(Beginning of Data to examine)

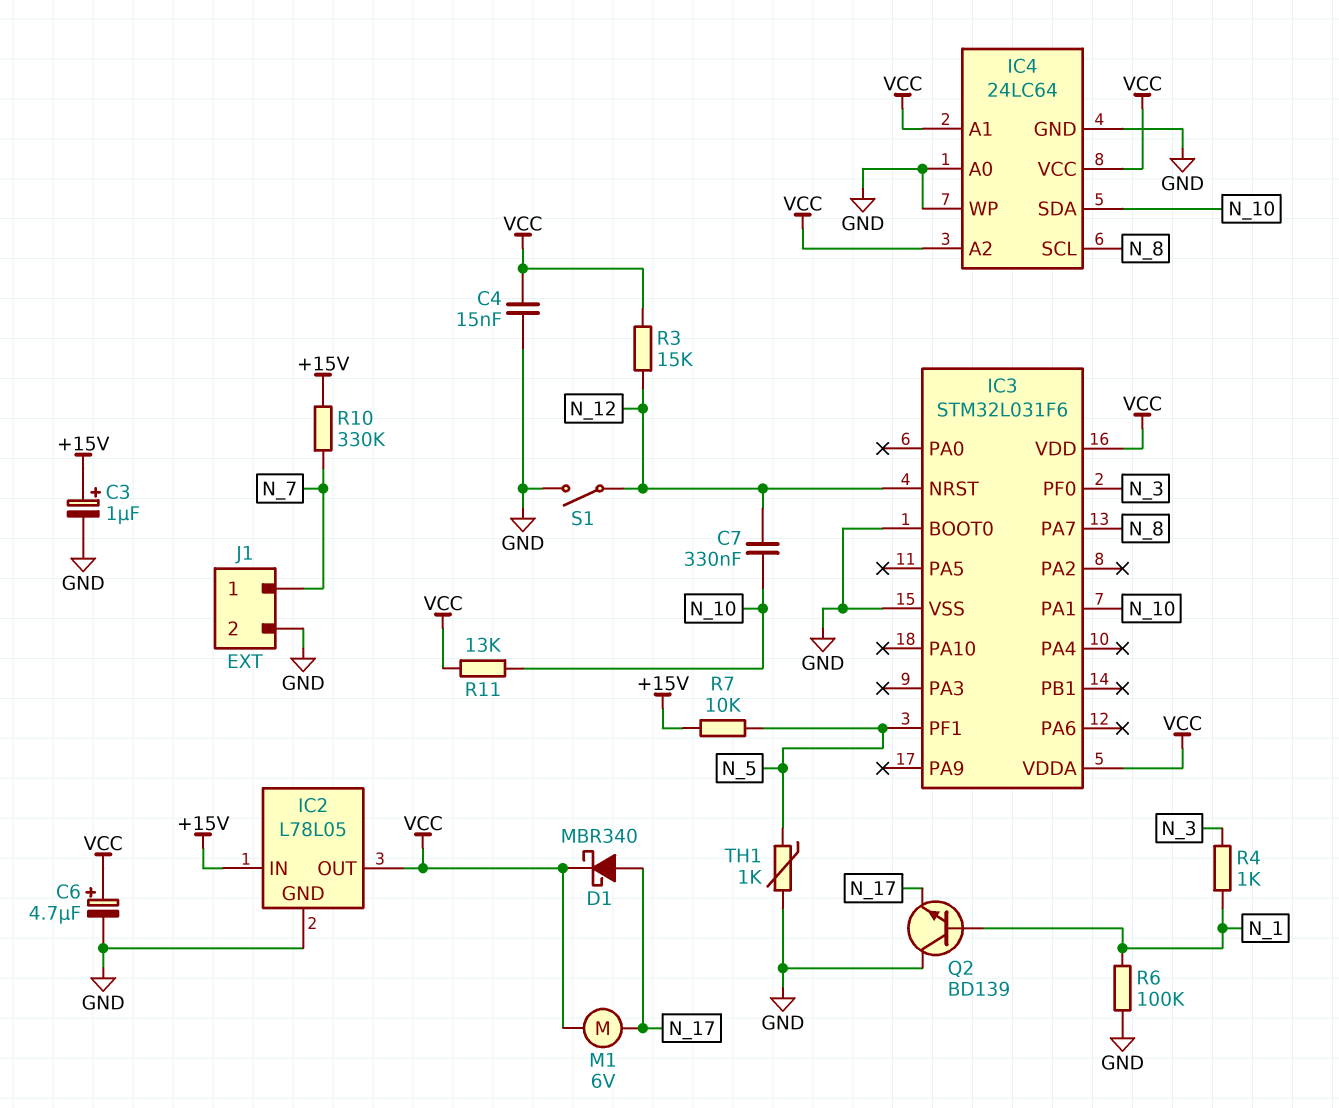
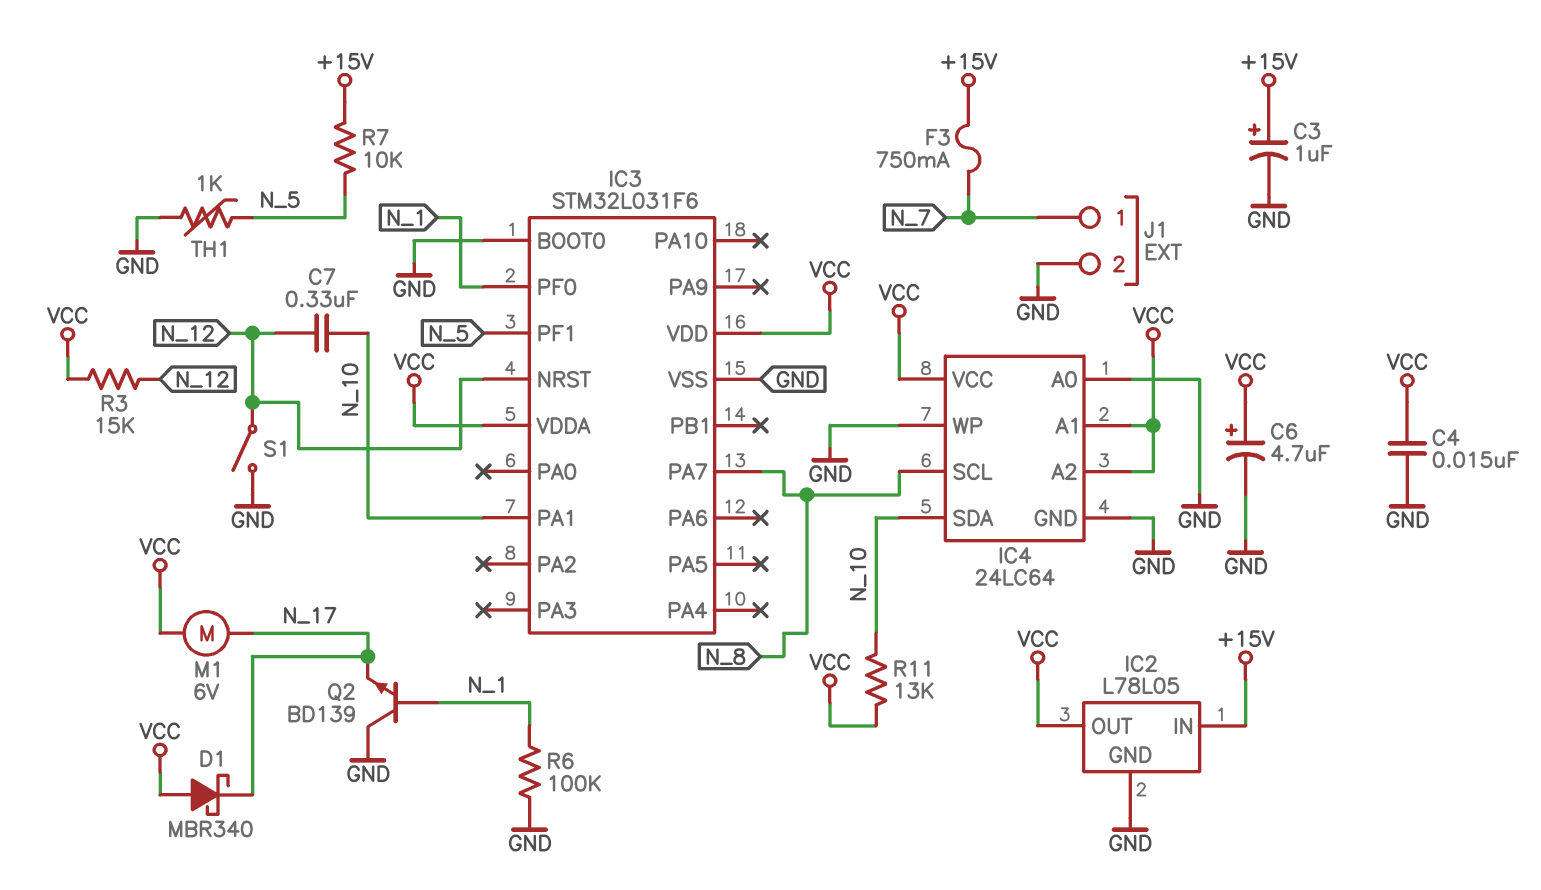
D1: schottky MBR340 (A N_17, K VCC) -> schottky MBR340 (A VCC, K N_17)
F3: none -> 750mA (+15V, N_7)
IC3 pin PF0: N_3 -> N_1
R4: 1k (N_1, N_3) -> none
R10: 330k (+15V, N_7) -> none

(End of Data to examine)

What is expected:
Every line of the material that includes the word "none" needs to be copied.

Response to the task:
F3: none -> 750mA (+15V, N_7)
R4: 1k (N_1, N_3) -> none
R10: 330k (+15V, N_7) -> none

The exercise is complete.